(Items listed in a dataset)
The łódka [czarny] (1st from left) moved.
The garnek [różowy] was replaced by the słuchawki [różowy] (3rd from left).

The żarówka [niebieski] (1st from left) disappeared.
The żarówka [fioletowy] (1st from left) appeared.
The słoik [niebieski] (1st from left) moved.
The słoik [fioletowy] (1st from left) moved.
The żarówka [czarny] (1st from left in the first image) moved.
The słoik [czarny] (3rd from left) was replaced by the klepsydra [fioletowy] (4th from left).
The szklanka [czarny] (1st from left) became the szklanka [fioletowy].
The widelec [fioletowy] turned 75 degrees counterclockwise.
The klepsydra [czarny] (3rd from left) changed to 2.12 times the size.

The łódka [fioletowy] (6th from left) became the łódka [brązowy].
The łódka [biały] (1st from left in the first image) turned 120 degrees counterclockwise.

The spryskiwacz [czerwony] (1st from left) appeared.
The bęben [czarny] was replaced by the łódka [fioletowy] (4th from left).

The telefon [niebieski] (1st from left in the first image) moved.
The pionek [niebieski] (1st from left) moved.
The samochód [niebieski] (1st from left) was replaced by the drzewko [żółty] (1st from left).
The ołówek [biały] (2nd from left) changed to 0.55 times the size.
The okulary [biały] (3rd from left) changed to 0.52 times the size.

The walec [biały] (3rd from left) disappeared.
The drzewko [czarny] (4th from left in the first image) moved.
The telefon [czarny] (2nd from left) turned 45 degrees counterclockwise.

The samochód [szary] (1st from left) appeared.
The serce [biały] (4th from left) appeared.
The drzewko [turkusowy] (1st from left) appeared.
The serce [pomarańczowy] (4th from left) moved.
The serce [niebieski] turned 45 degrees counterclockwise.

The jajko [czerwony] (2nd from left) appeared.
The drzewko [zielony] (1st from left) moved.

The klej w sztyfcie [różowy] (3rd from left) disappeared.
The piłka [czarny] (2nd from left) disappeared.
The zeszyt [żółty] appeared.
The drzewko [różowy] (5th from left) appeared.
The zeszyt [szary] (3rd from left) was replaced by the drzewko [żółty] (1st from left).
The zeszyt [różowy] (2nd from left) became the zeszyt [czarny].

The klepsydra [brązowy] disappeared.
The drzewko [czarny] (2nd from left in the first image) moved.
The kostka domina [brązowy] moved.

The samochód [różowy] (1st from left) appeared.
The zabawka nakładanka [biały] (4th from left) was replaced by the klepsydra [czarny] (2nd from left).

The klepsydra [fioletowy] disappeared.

[About this task]: Please repeat each entry. Keep every word the same.

[Result below]:
The łódka [czarny] (1st from left) moved.
The garnek [różowy] was replaced by the słuchawki [różowy] (3rd from left).

The żarówka [niebieski] (1st from left) disappeared.
The żarówka [fioletowy] (1st from left) appeared.
The słoik [niebieski] (1st from left) moved.
The słoik [fioletowy] (1st from left) moved.
The żarówka [czarny] (1st from left in the first image) moved.
The słoik [czarny] (3rd from left) was replaced by the klepsydra [fioletowy] (4th from left).
The szklanka [czarny] (1st from left) became the szklanka [fioletowy].
The widelec [fioletowy] turned 75 degrees counterclockwise.
The klepsydra [czarny] (3rd from left) changed to 2.12 times the size.

The łódka [fioletowy] (6th from left) became the łódka [brązowy].
The łódka [biały] (1st from left in the first image) turned 120 degrees counterclockwise.

The spryskiwacz [czerwony] (1st from left) appeared.
The bęben [czarny] was replaced by the łódka [fioletowy] (4th from left).

The telefon [niebieski] (1st from left in the first image) moved.
The pionek [niebieski] (1st from left) moved.
The samochód [niebieski] (1st from left) was replaced by the drzewko [żółty] (1st from left).
The ołówek [biały] (2nd from left) changed to 0.55 times the size.
The okulary [biały] (3rd from left) changed to 0.52 times the size.

The walec [biały] (3rd from left) disappeared.
The drzewko [czarny] (4th from left in the first image) moved.
The telefon [czarny] (2nd from left) turned 45 degrees counterclockwise.

The samochód [szary] (1st from left) appeared.
The serce [biały] (4th from left) appeared.
The drzewko [turkusowy] (1st from left) appeared.
The serce [pomarańczowy] (4th from left) moved.
The serce [niebieski] turned 45 degrees counterclockwise.

The jajko [czerwony] (2nd from left) appeared.
The drzewko [zielony] (1st from left) moved.

The klej w sztyfcie [różowy] (3rd from left) disappeared.
The piłka [czarny] (2nd from left) disappeared.
The zeszyt [żółty] appeared.
The drzewko [różowy] (5th from left) appeared.
The zeszyt [szary] (3rd from left) was replaced by the drzewko [żółty] (1st from left).
The zeszyt [różowy] (2nd from left) became the zeszyt [czarny].

The klepsydra [brązowy] disappeared.
The drzewko [czarny] (2nd from left in the first image) moved.
The kostka domina [brązowy] moved.

The samochód [różowy] (1st from left) appeared.
The zabawka nakładanka [biały] (4th from left) was replaced by the klepsydra [czarny] (2nd from left).

The klepsydra [fioletowy] disappeared.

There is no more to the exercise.